Exercise task:
Convert the lines below into a Markdown table with the columns "Row" and "Line," giving each line its row number and omitting blank lines. Leave the pictures out of the table.

Information shown:
━━━━━━
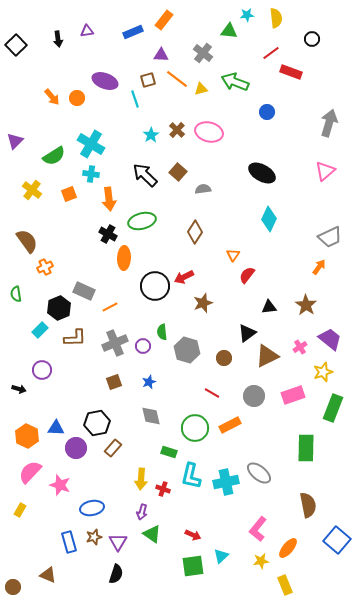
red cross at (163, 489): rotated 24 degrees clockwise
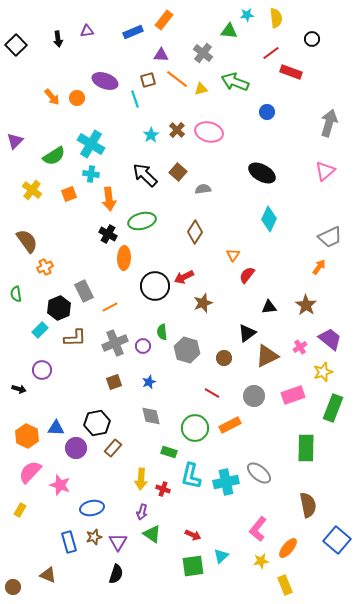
gray rectangle at (84, 291): rotated 40 degrees clockwise
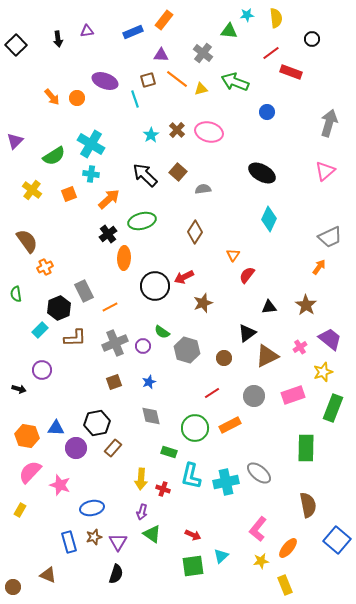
orange arrow at (109, 199): rotated 125 degrees counterclockwise
black cross at (108, 234): rotated 24 degrees clockwise
green semicircle at (162, 332): rotated 49 degrees counterclockwise
red line at (212, 393): rotated 63 degrees counterclockwise
orange hexagon at (27, 436): rotated 15 degrees counterclockwise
━━━━━━
Full output:
| Row | Line |
|---|---|
| 1 | red cross at (163, 489): rotated 24 degrees clockwise |
| 2 | gray rectangle at (84, 291): rotated 40 degrees clockwise |
| 3 | orange arrow at (109, 199): rotated 125 degrees counterclockwise |
| 4 | black cross at (108, 234): rotated 24 degrees clockwise |
| 5 | green semicircle at (162, 332): rotated 49 degrees counterclockwise |
| 6 | red line at (212, 393): rotated 63 degrees counterclockwise |
| 7 | orange hexagon at (27, 436): rotated 15 degrees counterclockwise |